| Your assignment |
Apart from the pictures, every line below is to be set down exactly.

| Records for this task |
..........
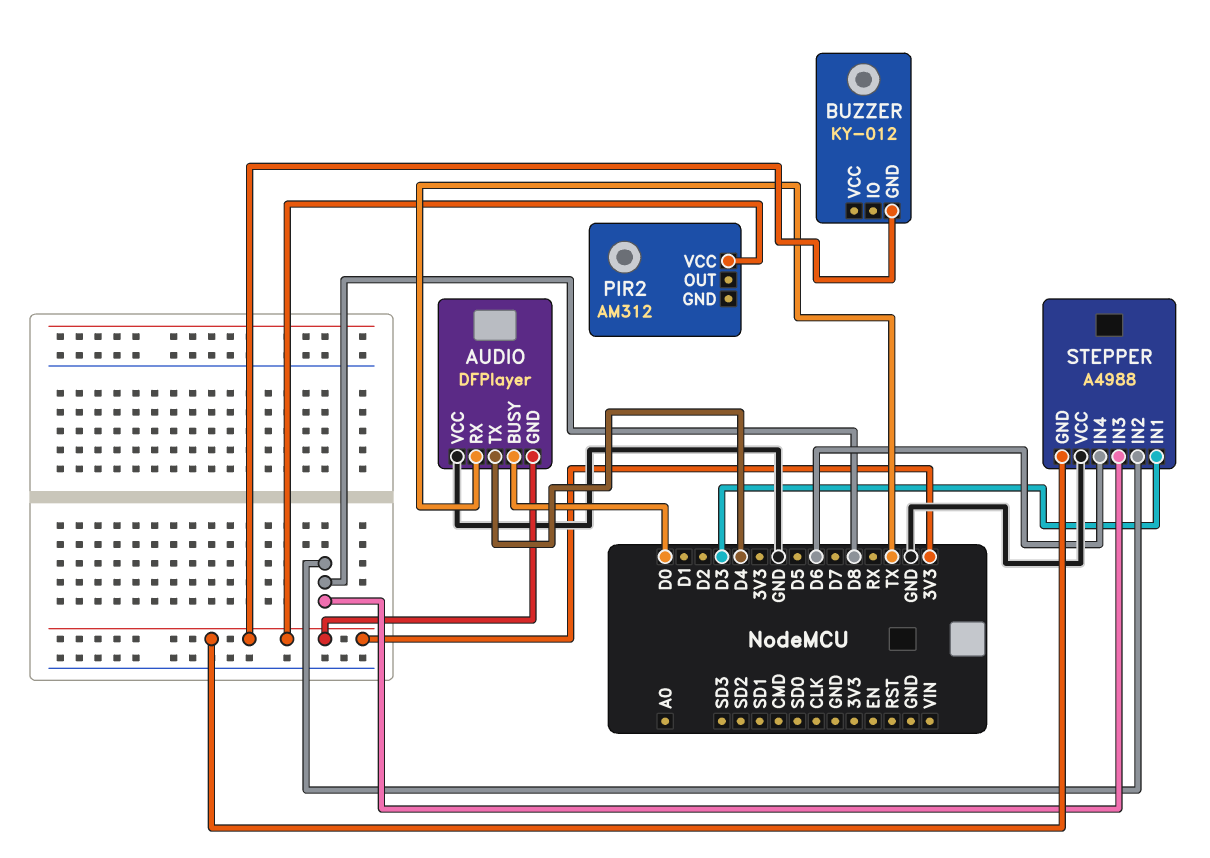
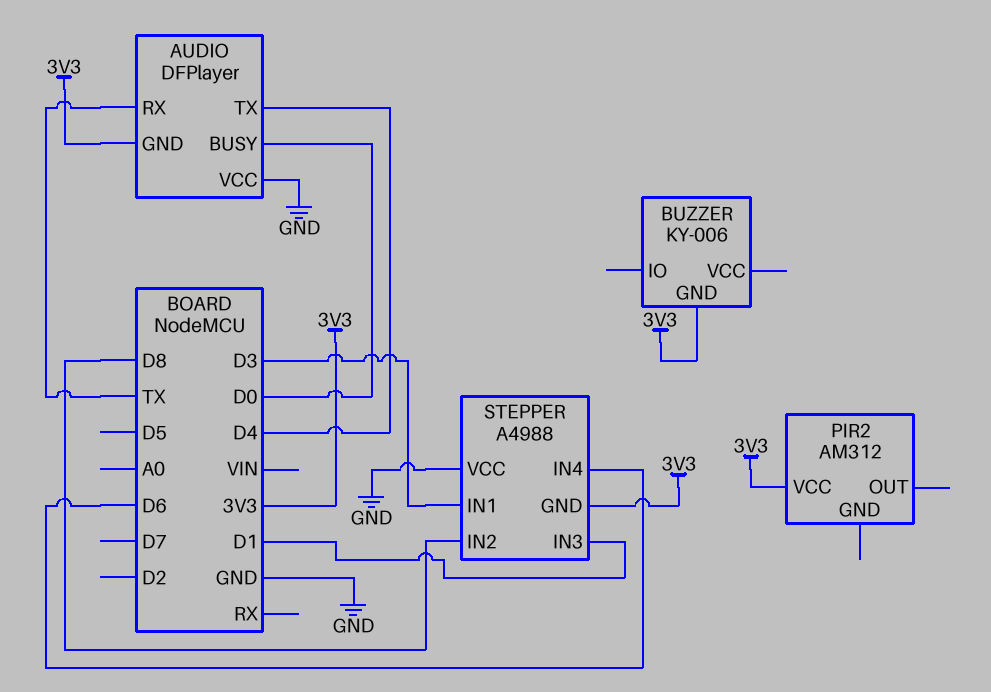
BUZZER: KY-012 -> KY-006
STEPPER pin IN3: D8 -> D1

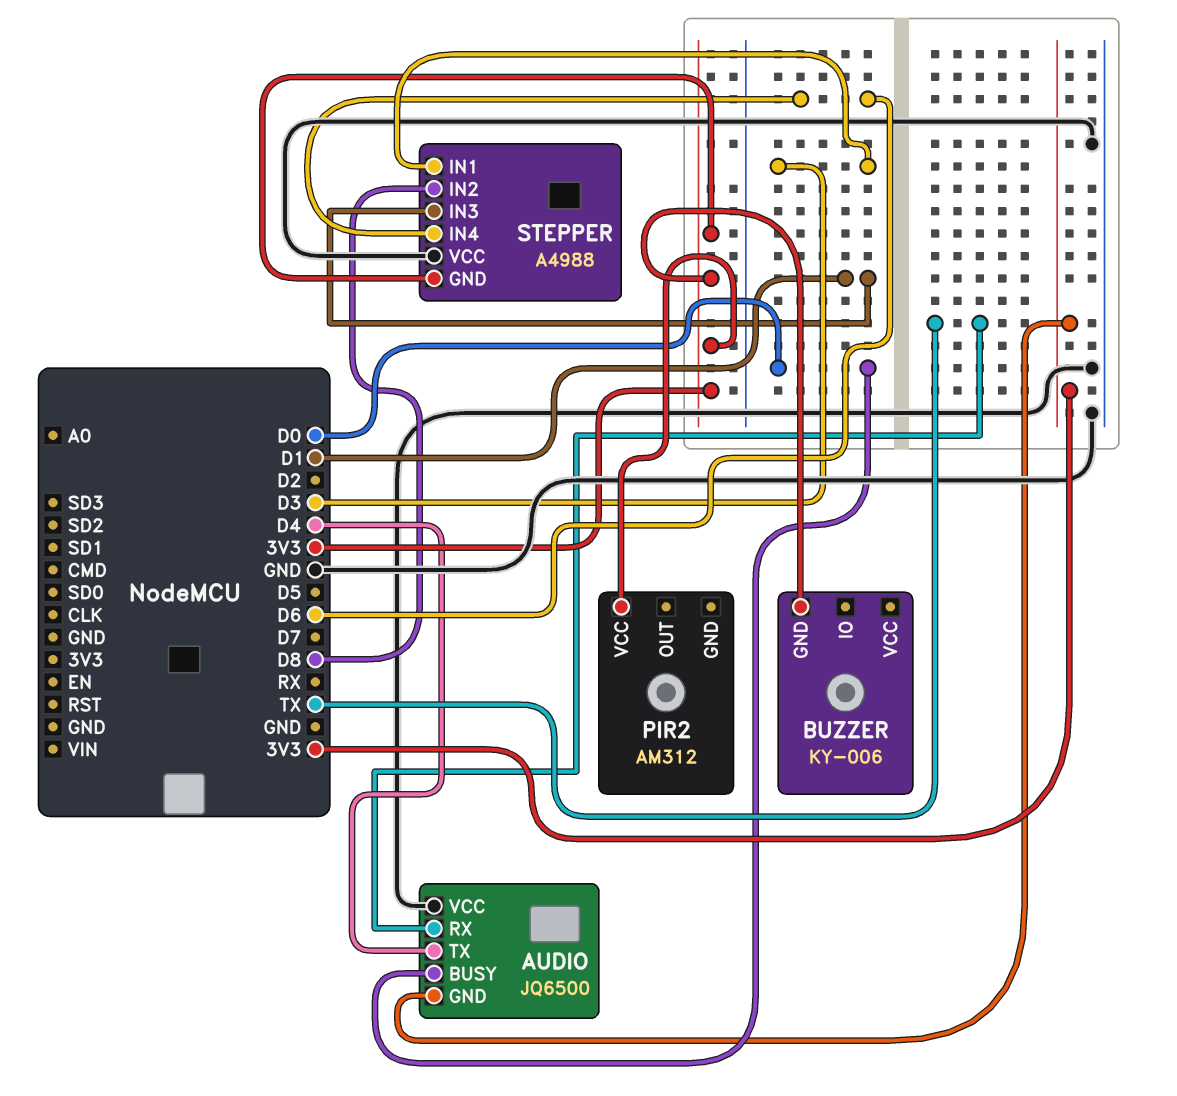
AUDIO: DFPlayer -> JQ6500

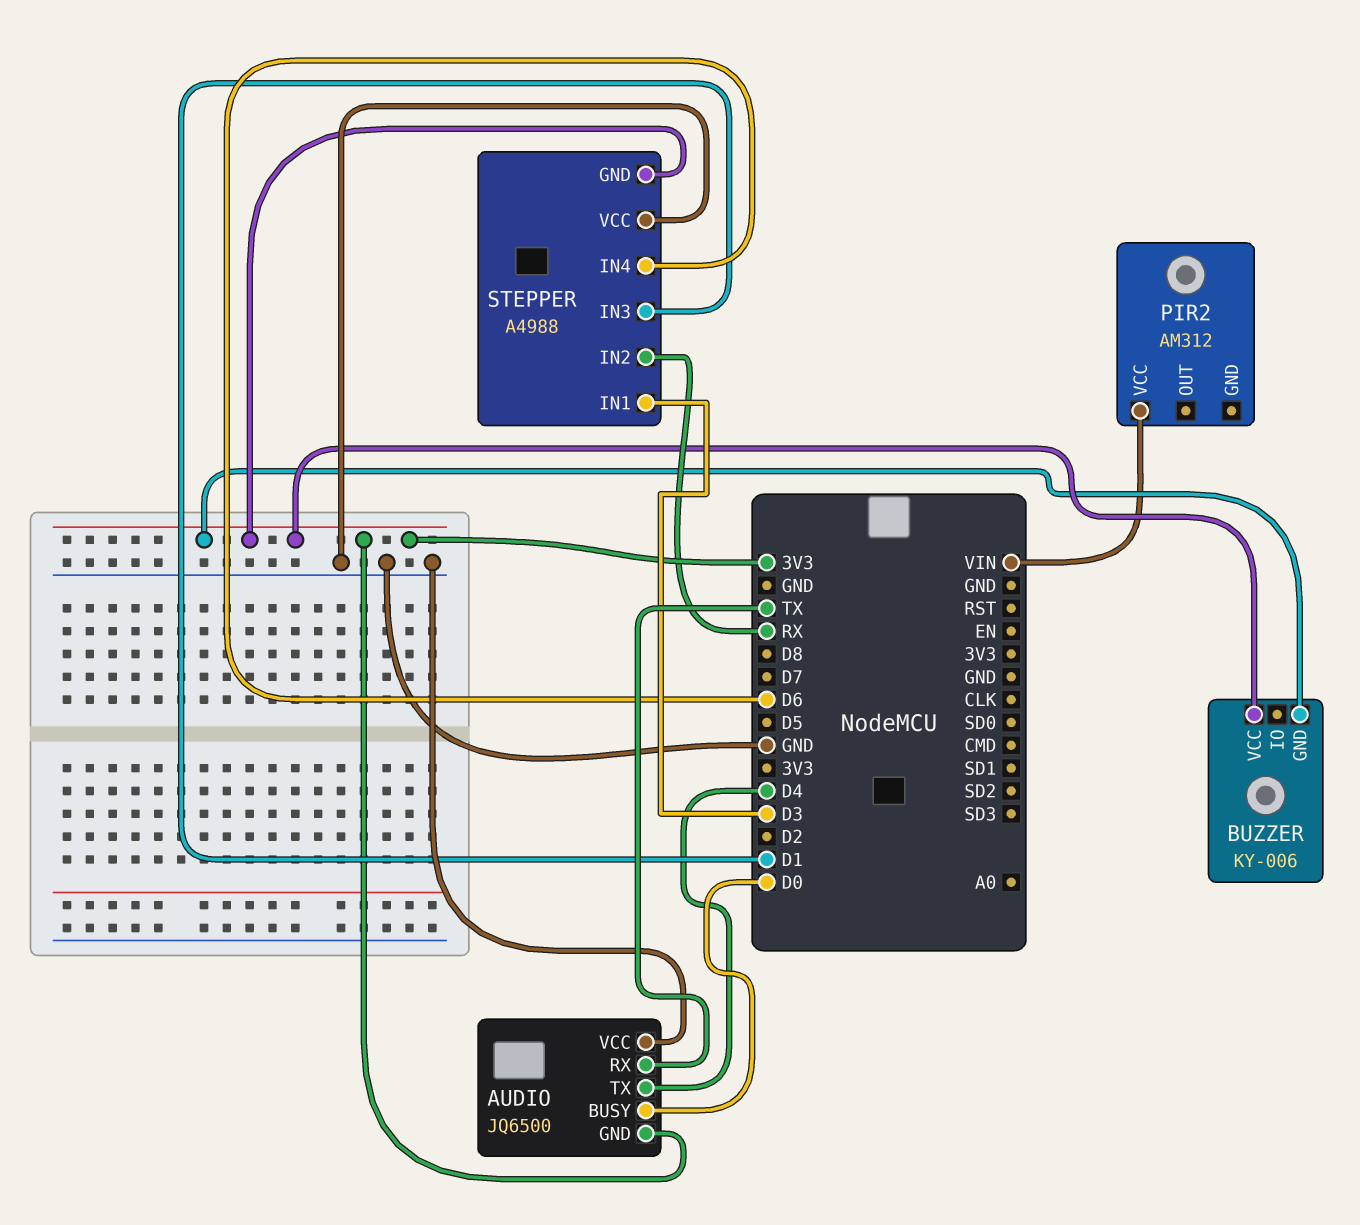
BUZZER pin VCC: none -> 3V3
PIR2 pin VCC: 3V3 -> VIN
STEPPER pin IN2: D8 -> RX

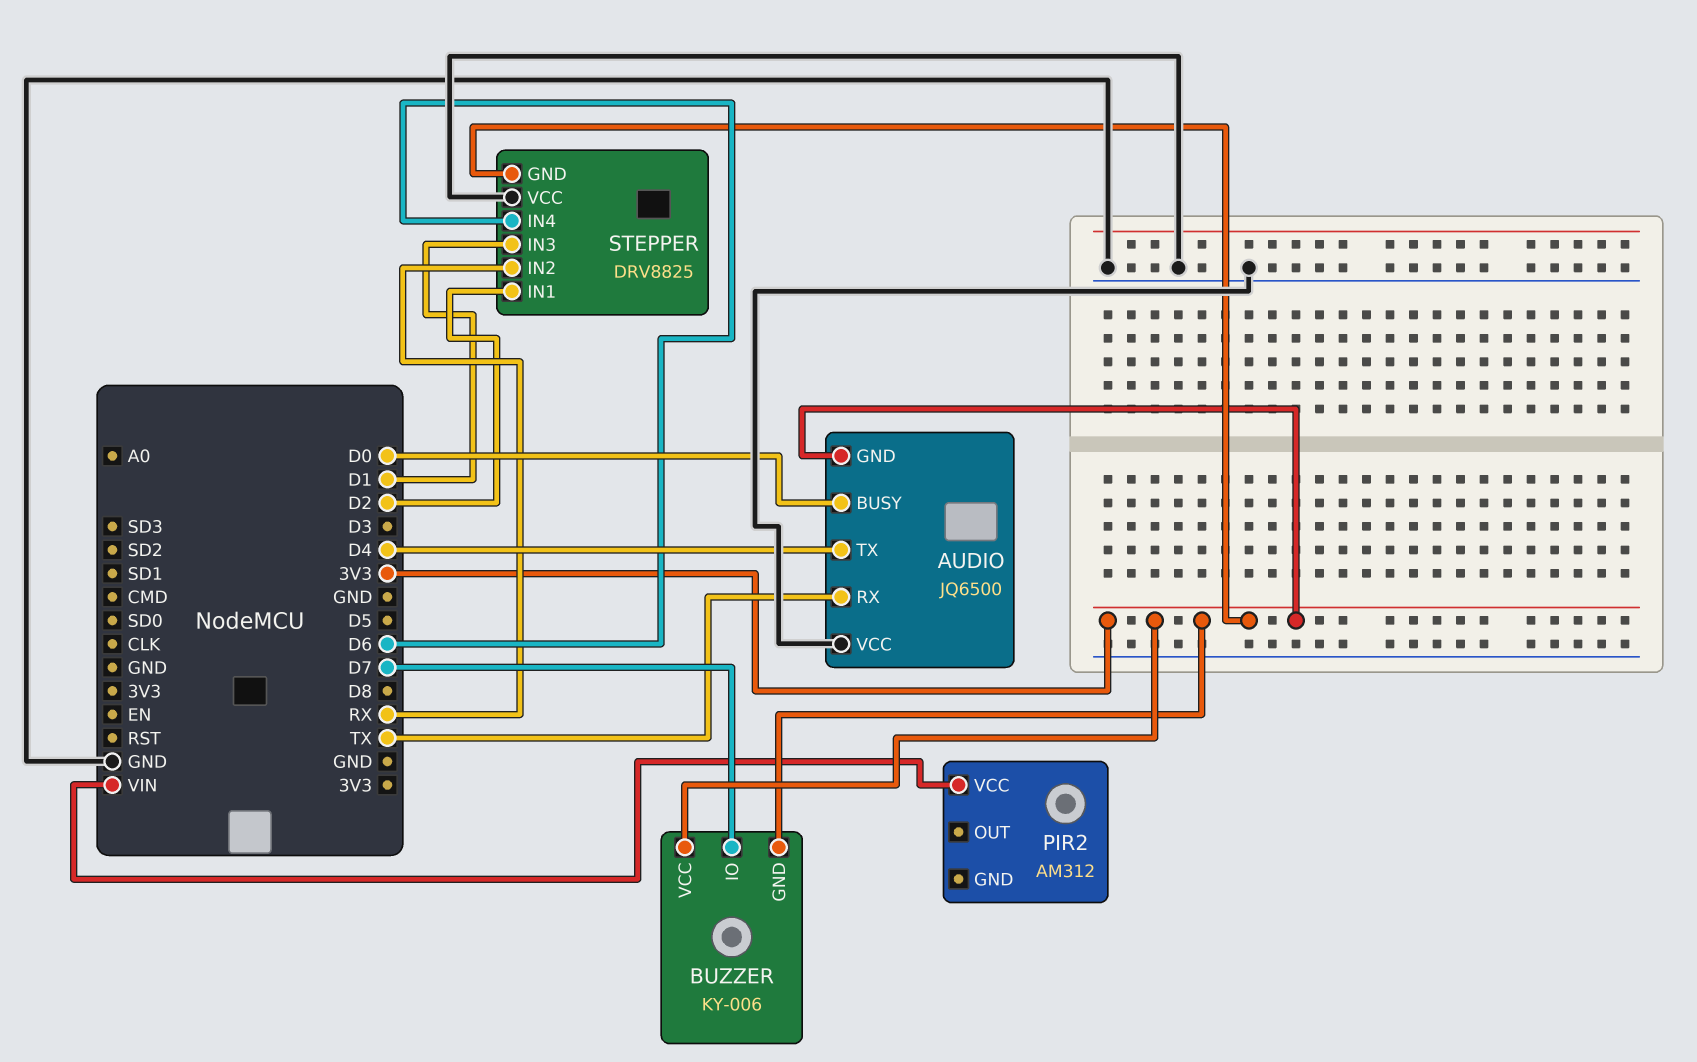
BUZZER pin IO: none -> D7
STEPPER: A4988 -> DRV8825
STEPPER pin IN1: D3 -> D2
..........
| Task response |
BUZZER: KY-012 -> KY-006
STEPPER pin IN3: D8 -> D1

AUDIO: DFPlayer -> JQ6500

BUZZER pin VCC: none -> 3V3
PIR2 pin VCC: 3V3 -> VIN
STEPPER pin IN2: D8 -> RX

BUZZER pin IO: none -> D7
STEPPER: A4988 -> DRV8825
STEPPER pin IN1: D3 -> D2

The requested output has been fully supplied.